### Challenge
All material below is to be reproduced exactly.

[Region labeling records]
-- -- --
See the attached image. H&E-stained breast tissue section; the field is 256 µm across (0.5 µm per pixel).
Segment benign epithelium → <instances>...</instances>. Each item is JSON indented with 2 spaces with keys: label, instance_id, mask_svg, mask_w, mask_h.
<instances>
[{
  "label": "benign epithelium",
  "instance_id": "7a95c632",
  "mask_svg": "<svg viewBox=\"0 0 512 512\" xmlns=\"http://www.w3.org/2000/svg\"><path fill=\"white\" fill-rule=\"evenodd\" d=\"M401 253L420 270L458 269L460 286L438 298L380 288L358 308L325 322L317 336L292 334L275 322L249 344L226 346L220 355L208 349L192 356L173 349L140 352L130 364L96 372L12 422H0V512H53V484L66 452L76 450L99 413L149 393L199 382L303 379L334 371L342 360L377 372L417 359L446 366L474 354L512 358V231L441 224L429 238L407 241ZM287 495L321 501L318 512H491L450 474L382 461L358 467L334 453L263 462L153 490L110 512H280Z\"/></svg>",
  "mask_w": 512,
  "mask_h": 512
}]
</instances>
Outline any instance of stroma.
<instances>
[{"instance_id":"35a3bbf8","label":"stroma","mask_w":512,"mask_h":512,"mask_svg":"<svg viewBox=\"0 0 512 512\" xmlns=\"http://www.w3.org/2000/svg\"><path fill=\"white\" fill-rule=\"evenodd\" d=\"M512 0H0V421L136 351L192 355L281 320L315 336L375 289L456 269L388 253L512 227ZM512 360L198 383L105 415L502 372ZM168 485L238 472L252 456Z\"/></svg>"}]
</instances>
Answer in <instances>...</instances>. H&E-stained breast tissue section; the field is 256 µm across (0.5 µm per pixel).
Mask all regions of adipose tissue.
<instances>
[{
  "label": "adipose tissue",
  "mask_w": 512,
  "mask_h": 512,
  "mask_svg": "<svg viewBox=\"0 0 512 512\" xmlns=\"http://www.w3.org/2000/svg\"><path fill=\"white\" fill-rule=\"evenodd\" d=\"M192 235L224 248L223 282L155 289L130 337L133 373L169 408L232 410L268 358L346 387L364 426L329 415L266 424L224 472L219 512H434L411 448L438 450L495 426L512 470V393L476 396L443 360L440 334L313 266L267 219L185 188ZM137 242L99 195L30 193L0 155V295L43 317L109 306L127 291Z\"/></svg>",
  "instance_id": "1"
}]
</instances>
-- -- --
### Finished answer
See the attached image. H&E-stained breast tissue section; the field is 256 µm across (0.5 µm per pixel).
Segment benign epithelium → <instances>...</instances>. Each item is JSON indented with 2 spaces with keys: label, instance_id, mask_svg, mask_w, mask_h.
<instances>
[{
  "label": "benign epithelium",
  "instance_id": "7a95c632",
  "mask_svg": "<svg viewBox=\"0 0 512 512\" xmlns=\"http://www.w3.org/2000/svg\"><path fill=\"white\" fill-rule=\"evenodd\" d=\"M401 253L420 270L458 269L460 286L438 298L380 288L358 308L325 322L317 336L292 334L275 322L249 344L226 346L220 355L208 349L192 356L173 349L140 352L130 364L96 372L12 422H0V512H53V484L66 452L76 450L99 413L149 393L199 382L303 379L334 371L342 360L377 372L417 359L446 366L474 354L512 358V231L441 224L429 238L407 241ZM287 495L321 501L318 512H491L450 474L382 461L358 467L334 453L263 462L153 490L110 512H280Z\"/></svg>",
  "mask_w": 512,
  "mask_h": 512
}]
</instances>
Outline any instance of stroma.
<instances>
[{"instance_id":"35a3bbf8","label":"stroma","mask_w":512,"mask_h":512,"mask_svg":"<svg viewBox=\"0 0 512 512\" xmlns=\"http://www.w3.org/2000/svg\"><path fill=\"white\" fill-rule=\"evenodd\" d=\"M512 0H0V421L136 351L192 355L281 320L315 336L375 289L456 269L388 253L512 227ZM512 360L198 383L105 415L502 372ZM168 485L238 472L252 456Z\"/></svg>"}]
</instances>
Answer in <instances>...</instances>. H&E-stained breast tissue section; the field is 256 µm across (0.5 µm per pixel).
Mask all regions of adipose tissue.
<instances>
[{
  "label": "adipose tissue",
  "mask_w": 512,
  "mask_h": 512,
  "mask_svg": "<svg viewBox=\"0 0 512 512\" xmlns=\"http://www.w3.org/2000/svg\"><path fill=\"white\" fill-rule=\"evenodd\" d=\"M192 235L224 248L223 282L155 289L130 337L133 373L169 408L232 410L268 358L346 387L364 426L329 415L266 424L224 472L219 512H434L411 448L438 450L495 426L512 470V393L476 396L443 360L440 334L313 266L267 219L185 188ZM137 242L99 195L30 193L0 155V295L43 317L109 306L127 291Z\"/></svg>",
  "instance_id": "1"
}]
</instances>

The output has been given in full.